__Task details__: After dropping the pictures, give again exactly the lines of the data from its first line through the line with "blue brick B2:C3", which is included as well.

(Given records begins)

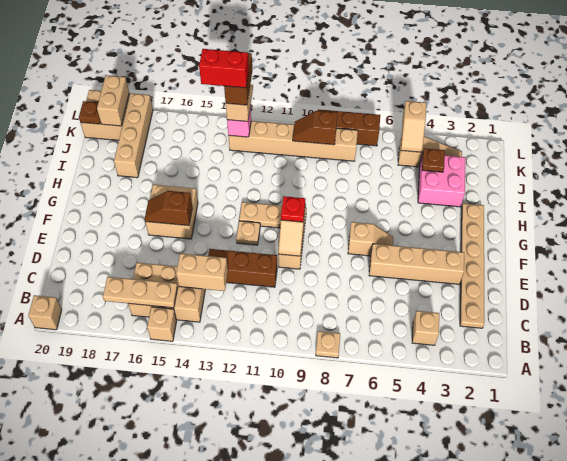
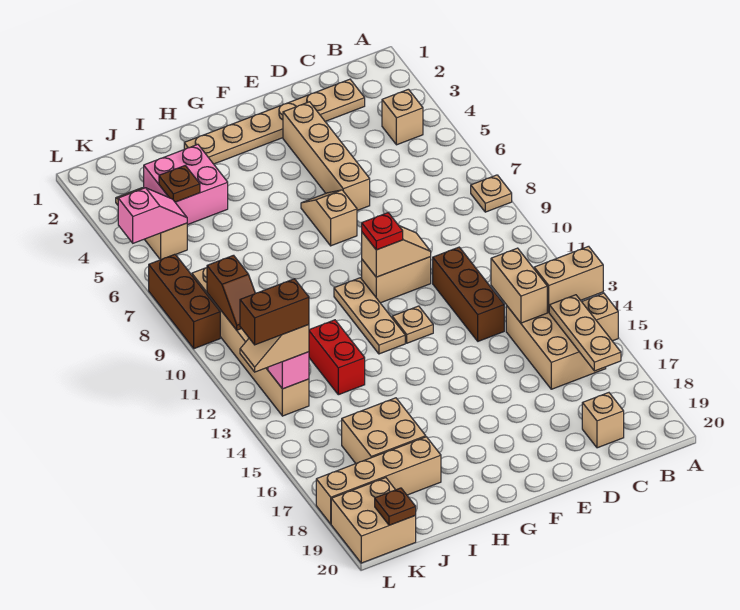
tan brick A20 level 1 -> tan brick C19 level 1
tan brick F15:G16 level 1 -> tan brick I16:J17 level 1
brown slope F15:F16 level 2 top 15 -> none
tan slope K5:L5 level 2 top L -> pink slope K5:L5 level 2 top L
red brick K13:K14 level 5 -> red brick I12:I13 level 1
tan brick K19:L19 level 2 -> tan brick A14:B14 level 2

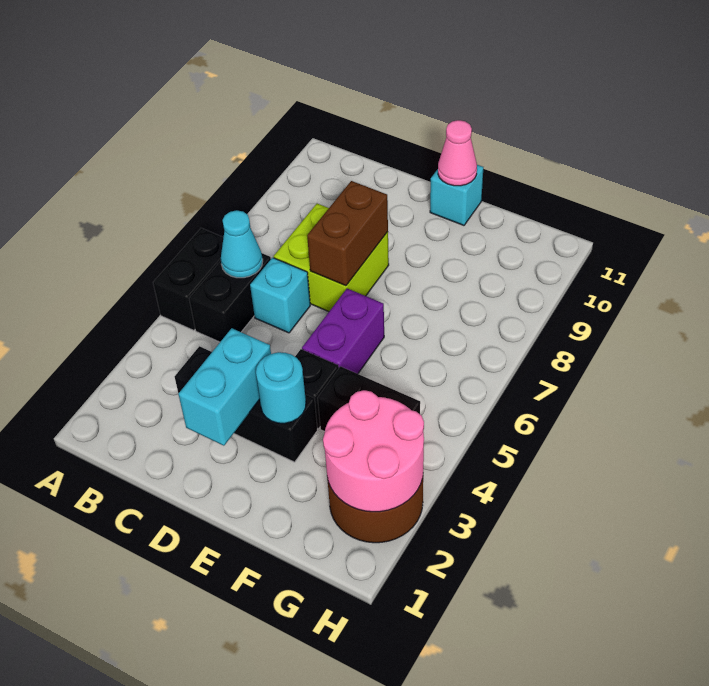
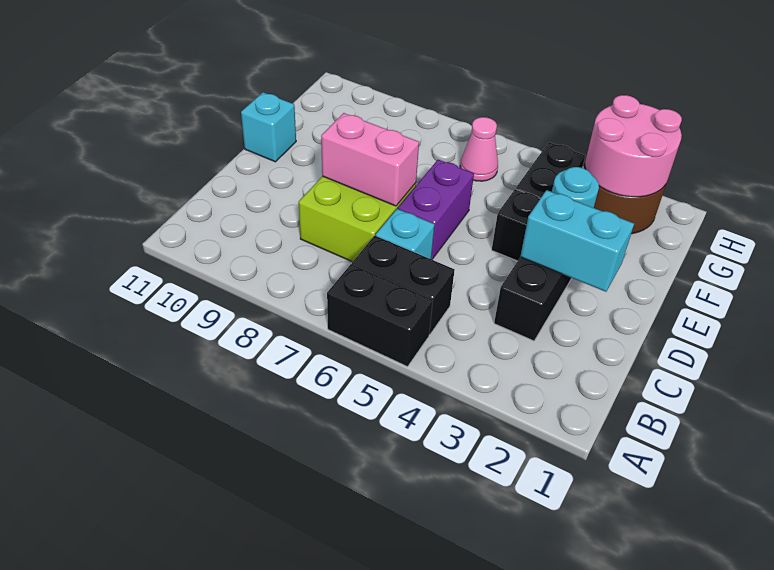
cyan cone B6 level 2 -> none
brown brick D7:D8 level 2 -> pink brick D7:D8 level 2
purple brick E5:E6 level 1 -> purple brick D6:E6 level 1
pink cone E11 level 2 -> pink cone G6 level 1

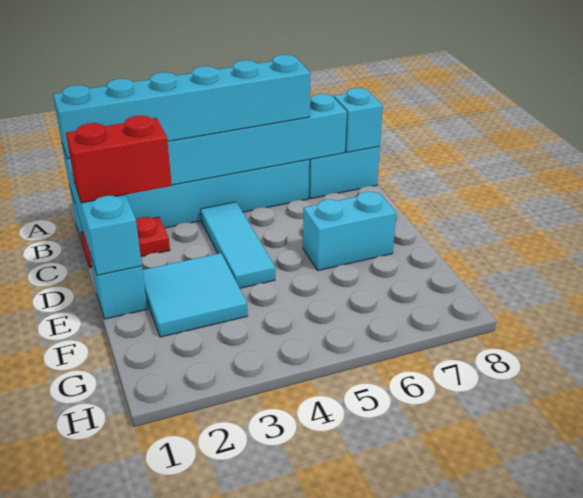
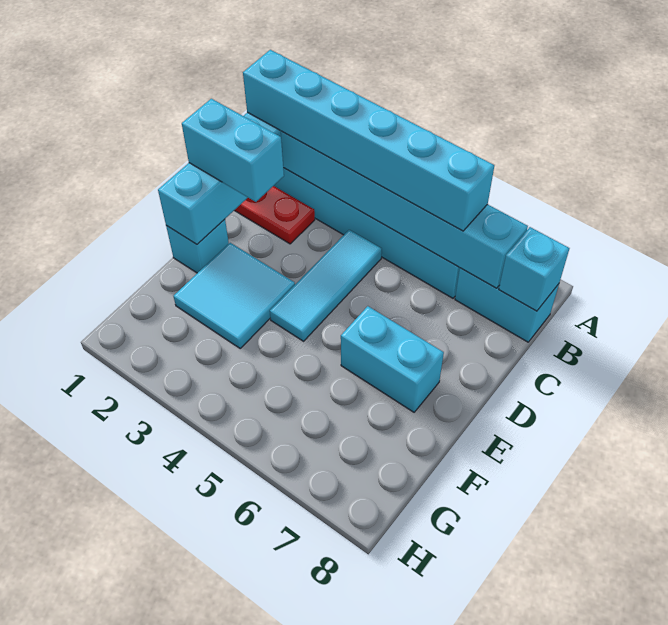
red brick D1:D2 level 3 -> cyan brick D1:D2 level 3

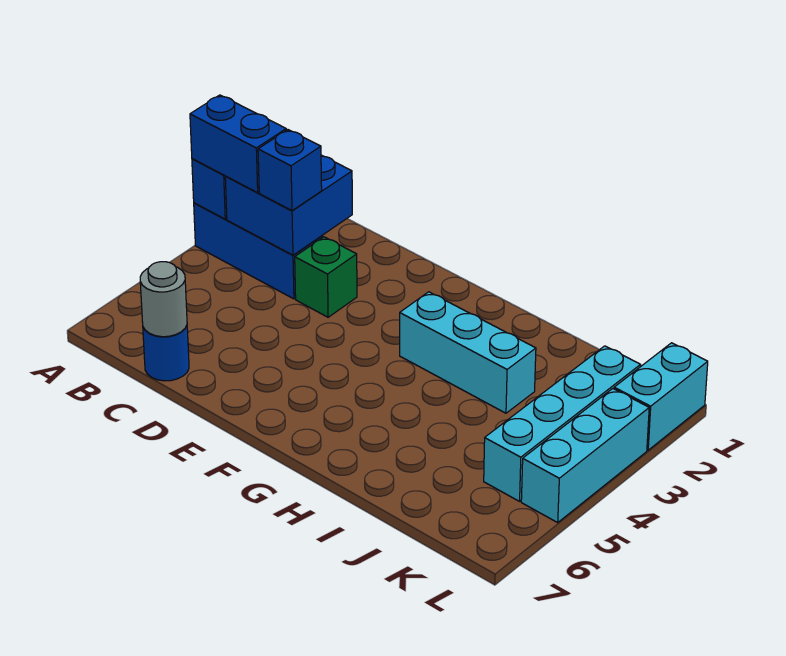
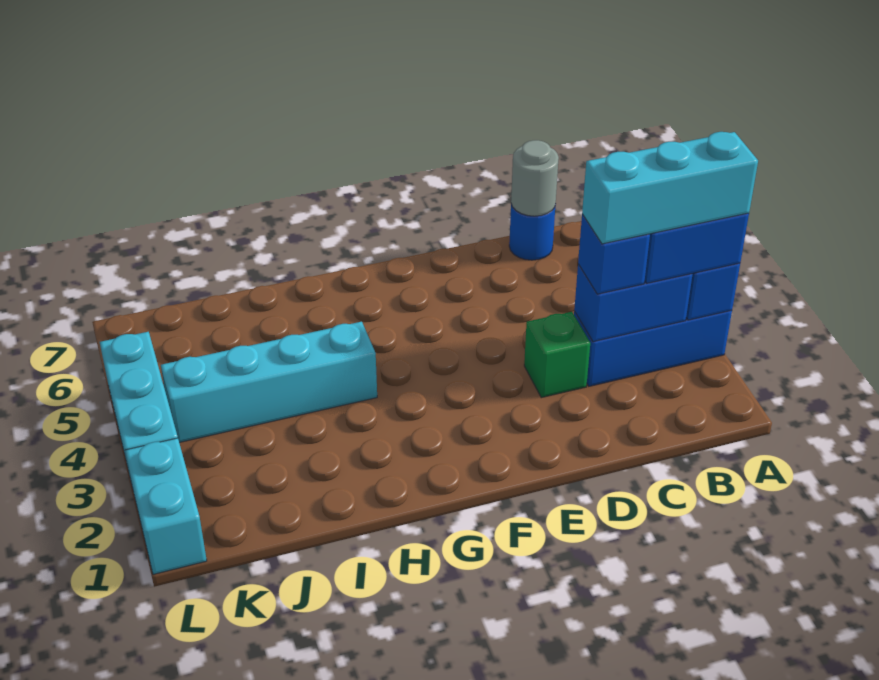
blue brick B2:C3 level 2 -> blue brick B3:C3 level 2
cyan brick G3:I3 level 1 -> cyan brick A3:C3 level 4
cyan brick K2:K5 level 1 -> cyan brick H4:K4 level 1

(Given records ends)

__Response to the task__:
tan brick A20 level 1 -> tan brick C19 level 1
tan brick F15:G16 level 1 -> tan brick I16:J17 level 1
brown slope F15:F16 level 2 top 15 -> none
tan slope K5:L5 level 2 top L -> pink slope K5:L5 level 2 top L
red brick K13:K14 level 5 -> red brick I12:I13 level 1
tan brick K19:L19 level 2 -> tan brick A14:B14 level 2

cyan cone B6 level 2 -> none
brown brick D7:D8 level 2 -> pink brick D7:D8 level 2
purple brick E5:E6 level 1 -> purple brick D6:E6 level 1
pink cone E11 level 2 -> pink cone G6 level 1

red brick D1:D2 level 3 -> cyan brick D1:D2 level 3

blue brick B2:C3 level 2 -> blue brick B3:C3 level 2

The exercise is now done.